Coordinate-based change listings:

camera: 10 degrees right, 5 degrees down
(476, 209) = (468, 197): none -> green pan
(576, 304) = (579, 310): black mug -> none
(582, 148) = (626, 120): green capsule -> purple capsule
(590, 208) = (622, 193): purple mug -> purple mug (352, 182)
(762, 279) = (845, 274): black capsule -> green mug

Directions
Copy every line of the records word for word.

Response for this exercise
camera: 10 degrees right, 5 degrees down
(476, 209) = (468, 197): none -> green pan
(576, 304) = (579, 310): black mug -> none
(582, 148) = (626, 120): green capsule -> purple capsule
(590, 208) = (622, 193): purple mug -> purple mug (352, 182)
(762, 279) = (845, 274): black capsule -> green mug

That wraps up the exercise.